* Task requirements: Select each line in the entries below that contains the string "slurDashed".

Extracted data entries:
——

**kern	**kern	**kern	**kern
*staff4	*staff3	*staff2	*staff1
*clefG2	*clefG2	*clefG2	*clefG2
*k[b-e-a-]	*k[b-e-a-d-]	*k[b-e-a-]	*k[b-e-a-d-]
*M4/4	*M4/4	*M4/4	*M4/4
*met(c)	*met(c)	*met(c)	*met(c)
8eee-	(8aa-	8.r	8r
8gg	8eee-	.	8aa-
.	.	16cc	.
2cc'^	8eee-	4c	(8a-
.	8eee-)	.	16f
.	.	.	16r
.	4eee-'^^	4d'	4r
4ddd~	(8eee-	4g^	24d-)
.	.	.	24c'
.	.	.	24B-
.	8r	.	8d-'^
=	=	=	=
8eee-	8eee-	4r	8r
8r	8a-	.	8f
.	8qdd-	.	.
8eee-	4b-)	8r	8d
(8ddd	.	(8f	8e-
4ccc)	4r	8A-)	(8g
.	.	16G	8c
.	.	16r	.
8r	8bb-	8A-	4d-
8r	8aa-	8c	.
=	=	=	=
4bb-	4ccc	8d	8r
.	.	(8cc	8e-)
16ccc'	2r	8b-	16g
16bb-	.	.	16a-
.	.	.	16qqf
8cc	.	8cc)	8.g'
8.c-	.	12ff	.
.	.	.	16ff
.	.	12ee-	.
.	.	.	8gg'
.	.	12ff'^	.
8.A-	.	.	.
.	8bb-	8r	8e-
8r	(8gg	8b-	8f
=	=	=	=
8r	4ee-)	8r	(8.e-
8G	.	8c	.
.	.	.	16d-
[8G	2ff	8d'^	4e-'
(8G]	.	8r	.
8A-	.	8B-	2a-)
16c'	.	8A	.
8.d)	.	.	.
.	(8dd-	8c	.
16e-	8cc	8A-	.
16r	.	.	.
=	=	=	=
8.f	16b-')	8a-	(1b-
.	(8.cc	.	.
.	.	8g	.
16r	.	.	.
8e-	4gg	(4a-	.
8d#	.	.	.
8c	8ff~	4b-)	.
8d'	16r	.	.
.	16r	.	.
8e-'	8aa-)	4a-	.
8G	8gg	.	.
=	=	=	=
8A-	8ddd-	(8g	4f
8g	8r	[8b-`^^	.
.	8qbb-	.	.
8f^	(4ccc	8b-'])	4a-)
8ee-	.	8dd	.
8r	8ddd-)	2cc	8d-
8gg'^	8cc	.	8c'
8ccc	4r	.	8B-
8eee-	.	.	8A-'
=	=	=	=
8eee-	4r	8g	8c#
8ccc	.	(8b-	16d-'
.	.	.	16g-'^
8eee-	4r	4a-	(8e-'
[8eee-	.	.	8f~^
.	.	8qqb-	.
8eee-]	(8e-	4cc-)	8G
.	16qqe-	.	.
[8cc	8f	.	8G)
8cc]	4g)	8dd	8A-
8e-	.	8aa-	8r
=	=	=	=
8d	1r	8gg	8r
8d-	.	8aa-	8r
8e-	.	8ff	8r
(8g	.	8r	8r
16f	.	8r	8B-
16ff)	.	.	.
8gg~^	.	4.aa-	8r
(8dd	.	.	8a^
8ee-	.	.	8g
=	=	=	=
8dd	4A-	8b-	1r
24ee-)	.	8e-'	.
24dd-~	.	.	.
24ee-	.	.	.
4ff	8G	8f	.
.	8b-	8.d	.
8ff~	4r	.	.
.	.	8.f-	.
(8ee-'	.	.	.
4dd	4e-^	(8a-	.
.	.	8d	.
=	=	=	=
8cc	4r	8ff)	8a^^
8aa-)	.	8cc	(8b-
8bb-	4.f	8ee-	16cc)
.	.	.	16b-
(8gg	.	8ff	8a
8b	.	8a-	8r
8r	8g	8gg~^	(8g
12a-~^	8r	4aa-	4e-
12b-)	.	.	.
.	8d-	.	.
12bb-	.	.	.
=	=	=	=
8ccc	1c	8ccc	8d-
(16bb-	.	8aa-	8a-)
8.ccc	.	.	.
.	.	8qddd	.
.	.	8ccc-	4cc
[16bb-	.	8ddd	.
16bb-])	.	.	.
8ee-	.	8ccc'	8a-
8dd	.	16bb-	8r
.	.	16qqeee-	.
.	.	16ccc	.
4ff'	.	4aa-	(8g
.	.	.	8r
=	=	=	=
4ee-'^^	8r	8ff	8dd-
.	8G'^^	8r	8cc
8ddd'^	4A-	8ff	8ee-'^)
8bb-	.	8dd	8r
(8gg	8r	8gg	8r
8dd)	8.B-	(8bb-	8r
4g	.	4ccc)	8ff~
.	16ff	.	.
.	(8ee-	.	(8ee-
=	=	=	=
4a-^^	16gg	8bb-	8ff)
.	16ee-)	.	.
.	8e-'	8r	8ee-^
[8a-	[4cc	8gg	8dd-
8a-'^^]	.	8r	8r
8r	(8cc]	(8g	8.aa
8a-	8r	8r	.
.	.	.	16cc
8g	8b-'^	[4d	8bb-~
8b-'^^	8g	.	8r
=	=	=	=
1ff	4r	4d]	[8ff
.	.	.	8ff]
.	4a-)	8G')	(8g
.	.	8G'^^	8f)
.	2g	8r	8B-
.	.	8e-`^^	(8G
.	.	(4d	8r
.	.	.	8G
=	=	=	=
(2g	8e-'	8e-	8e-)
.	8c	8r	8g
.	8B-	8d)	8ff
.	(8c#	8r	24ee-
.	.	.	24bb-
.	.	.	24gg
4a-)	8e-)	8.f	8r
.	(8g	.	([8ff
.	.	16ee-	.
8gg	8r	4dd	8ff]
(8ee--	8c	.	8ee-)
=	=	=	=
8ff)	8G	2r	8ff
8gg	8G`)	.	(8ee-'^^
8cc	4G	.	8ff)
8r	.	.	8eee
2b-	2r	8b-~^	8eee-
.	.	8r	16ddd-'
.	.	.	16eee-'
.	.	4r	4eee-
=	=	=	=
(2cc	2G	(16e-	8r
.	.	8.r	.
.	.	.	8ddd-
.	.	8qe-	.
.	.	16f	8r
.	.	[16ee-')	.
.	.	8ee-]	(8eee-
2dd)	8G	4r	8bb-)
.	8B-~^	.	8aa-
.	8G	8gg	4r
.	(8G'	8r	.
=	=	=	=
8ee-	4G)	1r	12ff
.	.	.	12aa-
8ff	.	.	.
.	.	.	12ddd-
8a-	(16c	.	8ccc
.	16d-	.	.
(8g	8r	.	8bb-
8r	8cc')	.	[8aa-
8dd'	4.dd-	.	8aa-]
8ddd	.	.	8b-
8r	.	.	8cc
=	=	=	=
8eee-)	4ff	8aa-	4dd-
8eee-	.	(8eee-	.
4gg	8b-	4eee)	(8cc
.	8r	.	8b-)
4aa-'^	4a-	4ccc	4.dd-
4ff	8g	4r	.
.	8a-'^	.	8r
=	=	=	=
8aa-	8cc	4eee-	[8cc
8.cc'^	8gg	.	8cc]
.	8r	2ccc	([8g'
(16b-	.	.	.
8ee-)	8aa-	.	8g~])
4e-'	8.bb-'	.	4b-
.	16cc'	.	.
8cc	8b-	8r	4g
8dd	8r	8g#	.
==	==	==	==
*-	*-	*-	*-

——

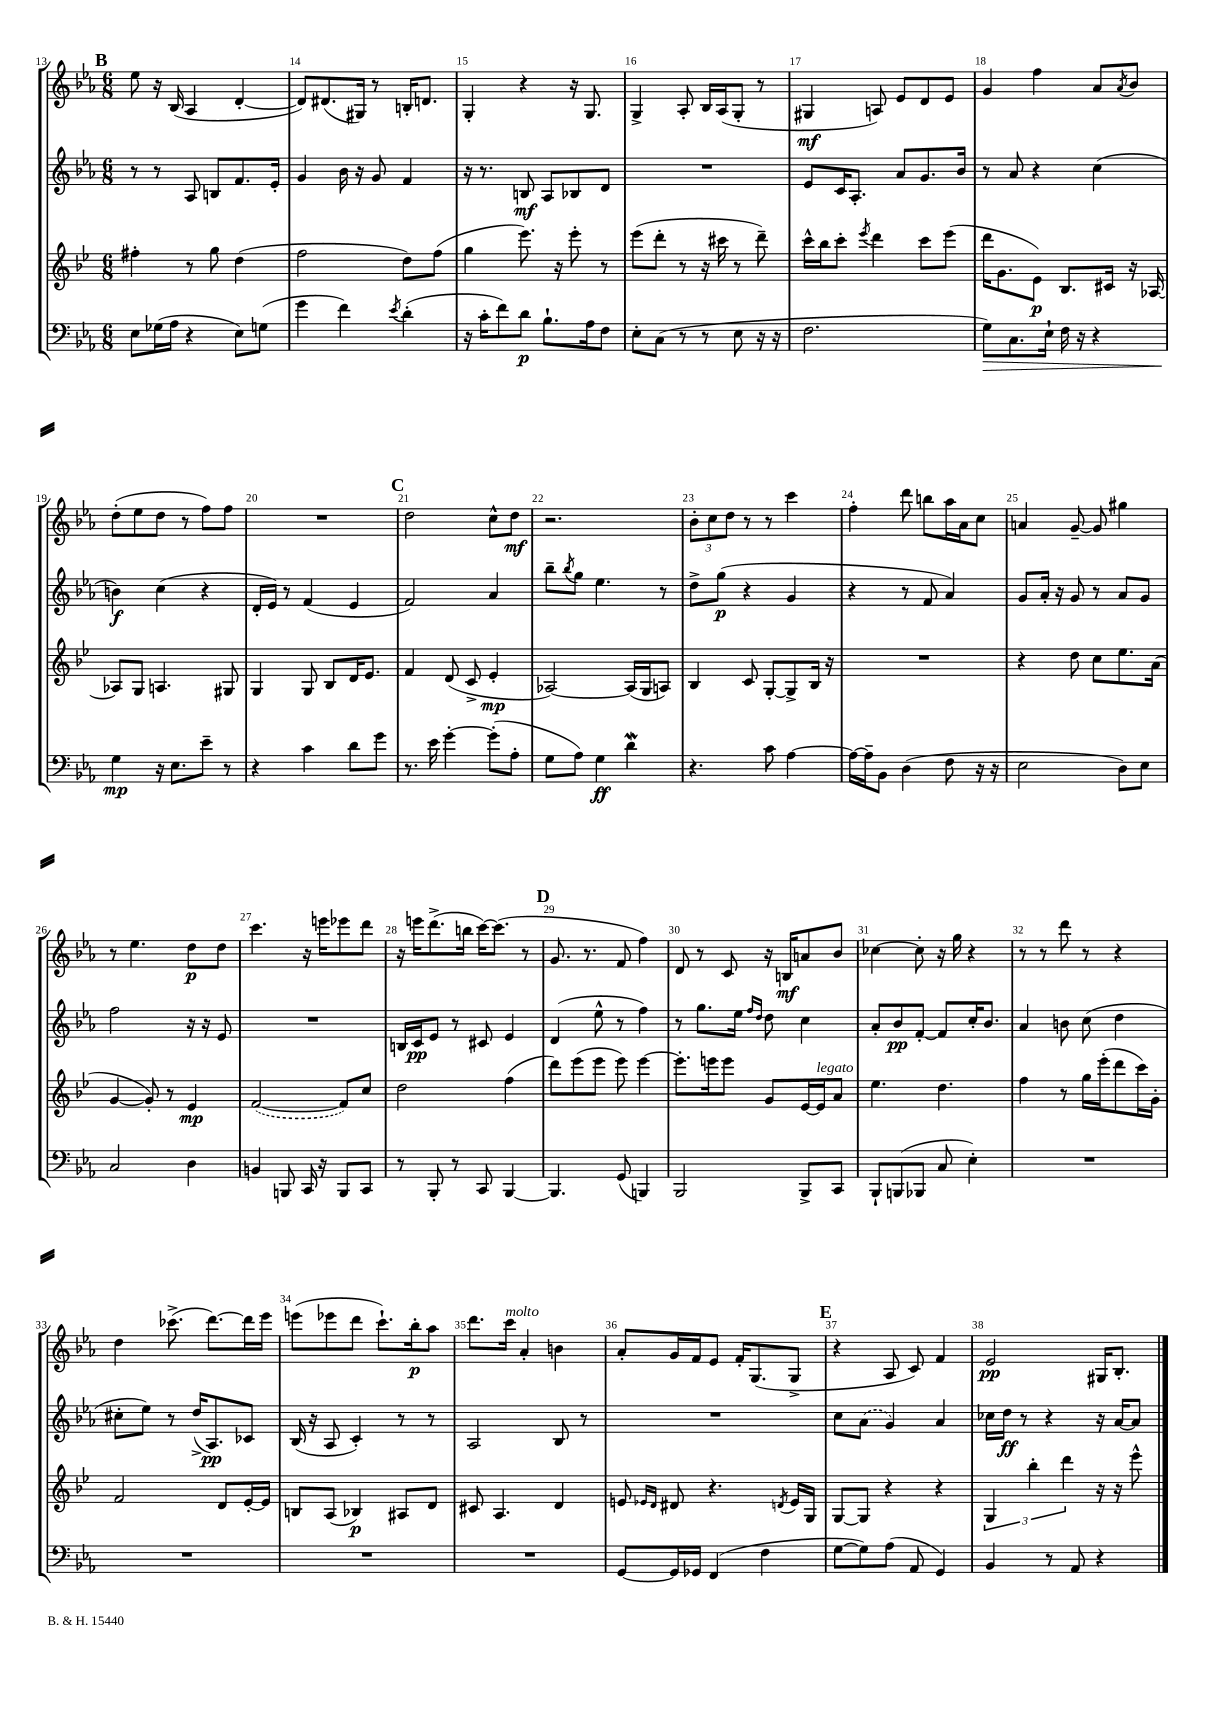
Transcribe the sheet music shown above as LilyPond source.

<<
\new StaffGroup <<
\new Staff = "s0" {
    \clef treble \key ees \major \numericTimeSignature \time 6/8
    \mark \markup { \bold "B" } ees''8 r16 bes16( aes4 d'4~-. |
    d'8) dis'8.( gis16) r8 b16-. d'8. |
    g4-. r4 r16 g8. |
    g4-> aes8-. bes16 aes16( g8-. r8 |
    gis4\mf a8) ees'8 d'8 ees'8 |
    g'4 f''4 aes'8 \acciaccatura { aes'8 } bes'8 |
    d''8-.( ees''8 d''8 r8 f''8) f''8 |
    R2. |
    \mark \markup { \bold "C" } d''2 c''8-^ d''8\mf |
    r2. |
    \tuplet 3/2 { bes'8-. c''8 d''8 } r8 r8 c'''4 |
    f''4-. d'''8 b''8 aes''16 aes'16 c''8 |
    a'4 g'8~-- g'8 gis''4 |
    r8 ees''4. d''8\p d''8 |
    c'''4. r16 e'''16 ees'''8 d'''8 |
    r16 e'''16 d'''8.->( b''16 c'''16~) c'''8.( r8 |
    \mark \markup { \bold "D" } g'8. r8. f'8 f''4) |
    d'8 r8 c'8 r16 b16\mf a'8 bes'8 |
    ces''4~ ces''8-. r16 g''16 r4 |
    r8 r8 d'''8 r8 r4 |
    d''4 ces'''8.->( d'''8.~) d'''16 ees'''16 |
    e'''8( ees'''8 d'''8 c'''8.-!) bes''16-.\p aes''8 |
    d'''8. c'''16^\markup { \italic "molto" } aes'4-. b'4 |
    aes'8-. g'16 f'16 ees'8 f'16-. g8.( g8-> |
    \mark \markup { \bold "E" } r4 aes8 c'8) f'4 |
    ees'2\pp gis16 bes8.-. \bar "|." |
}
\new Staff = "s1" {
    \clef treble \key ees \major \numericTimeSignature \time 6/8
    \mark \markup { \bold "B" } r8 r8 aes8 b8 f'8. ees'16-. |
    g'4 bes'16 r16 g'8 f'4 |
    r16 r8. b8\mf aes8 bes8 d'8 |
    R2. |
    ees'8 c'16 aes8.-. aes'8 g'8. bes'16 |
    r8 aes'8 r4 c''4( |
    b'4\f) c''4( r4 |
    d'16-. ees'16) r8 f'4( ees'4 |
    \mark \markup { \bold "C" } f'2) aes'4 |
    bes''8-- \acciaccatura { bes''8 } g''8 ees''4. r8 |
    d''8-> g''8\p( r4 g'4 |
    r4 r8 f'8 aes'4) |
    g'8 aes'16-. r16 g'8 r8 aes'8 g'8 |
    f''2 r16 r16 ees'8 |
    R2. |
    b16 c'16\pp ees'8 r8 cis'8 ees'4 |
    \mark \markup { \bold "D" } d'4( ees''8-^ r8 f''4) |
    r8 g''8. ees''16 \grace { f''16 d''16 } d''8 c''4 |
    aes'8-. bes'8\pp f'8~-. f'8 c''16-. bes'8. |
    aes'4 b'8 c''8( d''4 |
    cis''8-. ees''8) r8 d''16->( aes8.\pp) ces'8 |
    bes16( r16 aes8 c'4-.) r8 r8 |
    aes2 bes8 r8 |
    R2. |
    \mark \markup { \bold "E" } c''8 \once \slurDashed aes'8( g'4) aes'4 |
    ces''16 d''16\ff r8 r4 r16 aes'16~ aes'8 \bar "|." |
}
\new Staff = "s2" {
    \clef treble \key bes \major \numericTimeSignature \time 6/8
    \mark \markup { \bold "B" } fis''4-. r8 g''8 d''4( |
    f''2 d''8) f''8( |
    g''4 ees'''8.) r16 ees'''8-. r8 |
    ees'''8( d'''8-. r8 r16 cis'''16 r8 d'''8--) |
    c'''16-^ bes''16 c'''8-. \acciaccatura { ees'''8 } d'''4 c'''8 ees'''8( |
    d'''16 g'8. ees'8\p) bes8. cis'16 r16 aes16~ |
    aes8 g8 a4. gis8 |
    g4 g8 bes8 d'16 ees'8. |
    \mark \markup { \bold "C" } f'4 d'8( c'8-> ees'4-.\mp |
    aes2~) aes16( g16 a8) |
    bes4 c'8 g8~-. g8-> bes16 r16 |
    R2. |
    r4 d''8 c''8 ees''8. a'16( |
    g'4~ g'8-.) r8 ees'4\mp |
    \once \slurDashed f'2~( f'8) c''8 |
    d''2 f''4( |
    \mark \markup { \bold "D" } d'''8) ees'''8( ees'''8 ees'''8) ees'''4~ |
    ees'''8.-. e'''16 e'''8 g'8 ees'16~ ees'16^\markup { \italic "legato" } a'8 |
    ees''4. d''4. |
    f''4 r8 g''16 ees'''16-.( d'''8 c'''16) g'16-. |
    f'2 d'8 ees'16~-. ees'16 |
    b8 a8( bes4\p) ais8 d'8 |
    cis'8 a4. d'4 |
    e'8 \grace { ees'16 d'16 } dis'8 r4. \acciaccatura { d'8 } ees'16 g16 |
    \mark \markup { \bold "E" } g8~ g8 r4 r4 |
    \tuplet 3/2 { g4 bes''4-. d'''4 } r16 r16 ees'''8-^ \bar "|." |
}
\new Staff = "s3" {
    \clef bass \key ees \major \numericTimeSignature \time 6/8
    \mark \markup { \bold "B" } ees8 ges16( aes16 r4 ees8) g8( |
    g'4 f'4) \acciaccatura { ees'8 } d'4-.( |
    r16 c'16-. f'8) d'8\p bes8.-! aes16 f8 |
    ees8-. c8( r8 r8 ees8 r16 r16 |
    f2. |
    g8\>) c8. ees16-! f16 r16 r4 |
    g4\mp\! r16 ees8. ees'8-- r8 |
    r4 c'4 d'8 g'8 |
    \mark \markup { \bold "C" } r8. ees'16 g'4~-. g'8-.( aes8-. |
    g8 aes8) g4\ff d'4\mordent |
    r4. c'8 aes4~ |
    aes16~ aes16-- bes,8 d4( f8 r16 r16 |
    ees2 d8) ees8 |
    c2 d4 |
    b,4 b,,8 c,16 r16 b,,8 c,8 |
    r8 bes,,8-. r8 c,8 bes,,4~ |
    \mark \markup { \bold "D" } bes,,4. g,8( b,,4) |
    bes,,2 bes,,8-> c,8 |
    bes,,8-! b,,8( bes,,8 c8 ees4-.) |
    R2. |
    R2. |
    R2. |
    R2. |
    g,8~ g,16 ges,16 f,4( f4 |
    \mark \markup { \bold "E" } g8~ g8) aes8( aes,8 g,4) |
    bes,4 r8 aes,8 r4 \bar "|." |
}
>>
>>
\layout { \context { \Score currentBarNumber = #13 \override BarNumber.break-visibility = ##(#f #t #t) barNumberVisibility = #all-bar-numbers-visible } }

——

* Written solution:
    \mark \markup { \bold "E" } c''8 \once \slurDashed aes'8( g'4) aes'4 |
    \once \slurDashed f'2~( f'8) c''8 |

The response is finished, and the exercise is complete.